How to complete this task: In the entries below, the lines from the one with "blue toothbrush: 11 -> 12" through the one with "pink toothbrush: 2 -> 5" are to be copied exactly; both ends count.

Information:
■ ■ ■ ■

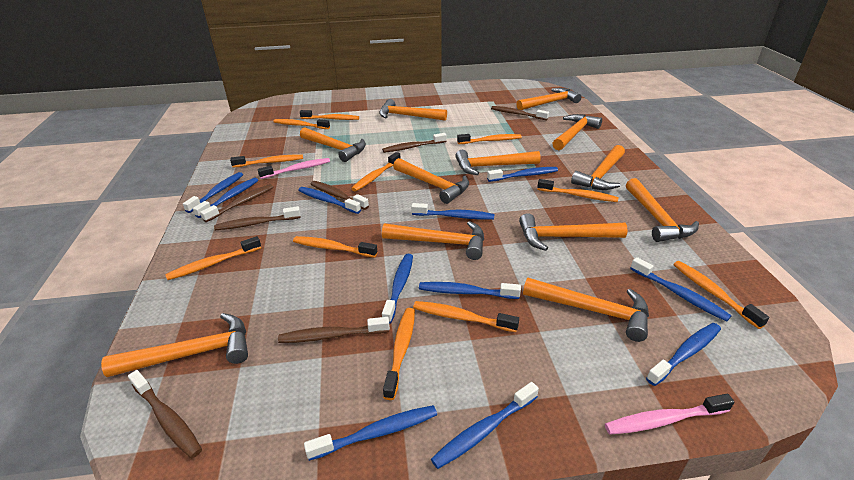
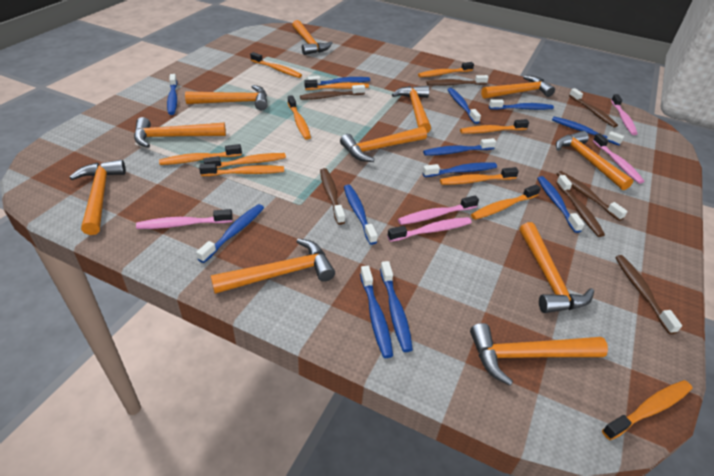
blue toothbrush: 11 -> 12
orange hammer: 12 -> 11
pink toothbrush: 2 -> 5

■ ■ ■ ■

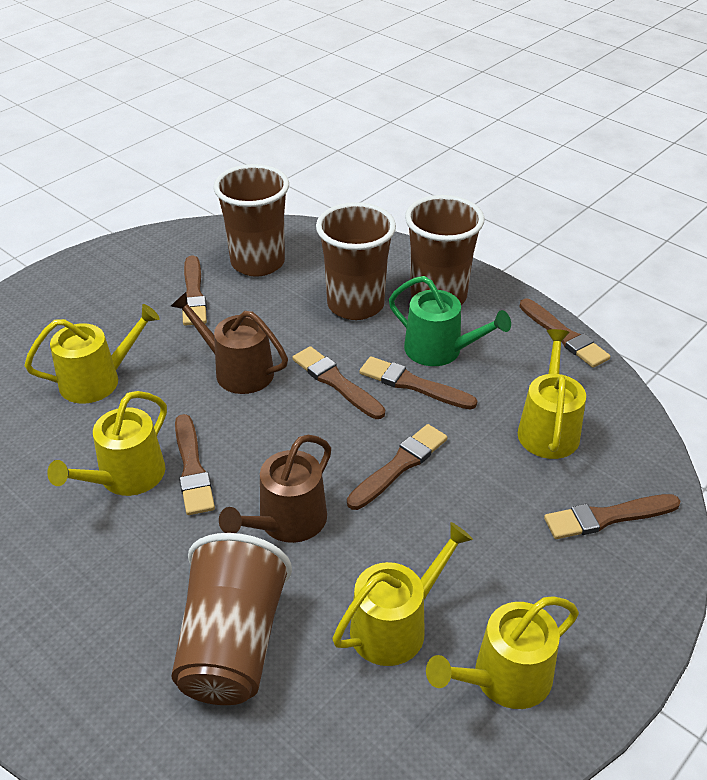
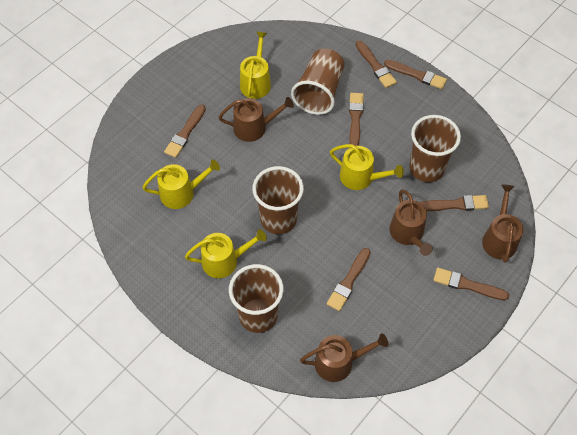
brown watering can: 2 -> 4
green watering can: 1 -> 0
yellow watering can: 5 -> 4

■ ■ ■ ■

Reply to the exercise:
blue toothbrush: 11 -> 12
orange hammer: 12 -> 11
pink toothbrush: 2 -> 5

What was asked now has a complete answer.